(Scene edit records)
Content starts
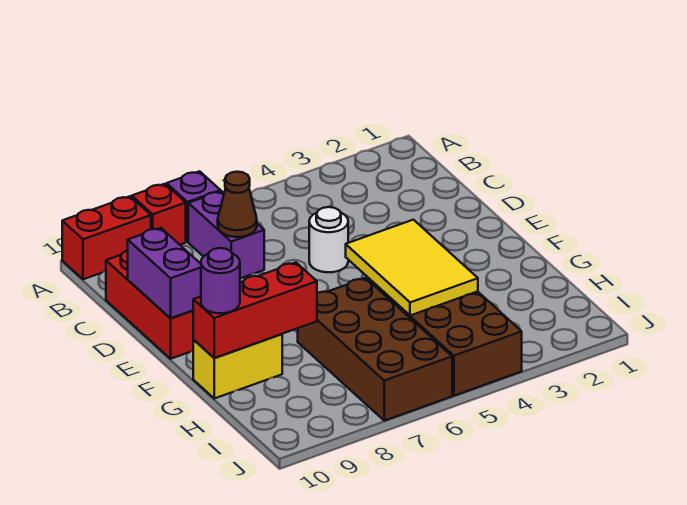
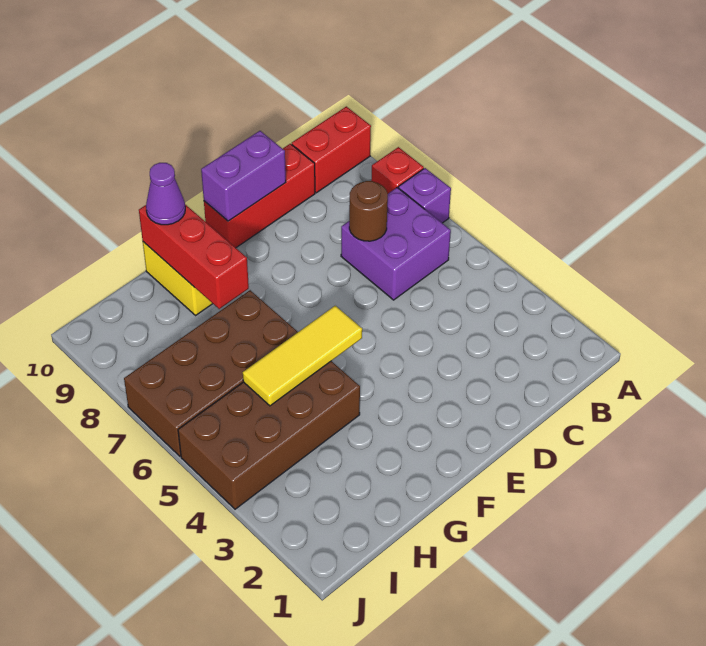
red brick A9:A10 level 1 -> red brick A10:B10 level 1
purple brick B7:C7 level 1 -> purple brick B6:C7 level 1
brown cone C7 level 2 -> brown round brick C7 level 2
white round brick D5 level 1 -> none
yellow tile F4:H5 level 2 -> yellow tile F5:H5 level 2
purple round brick G10 level 3 -> purple cone G10 level 3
Content ends
EXERCISE OBJECTIVE - Leave out every line before the one containing "yellow tile F4:H5". Transcribe that line and all lines after it through the end of the data above, exactly.

TASK RESPONSE -
yellow tile F4:H5 level 2 -> yellow tile F5:H5 level 2
purple round brick G10 level 3 -> purple cone G10 level 3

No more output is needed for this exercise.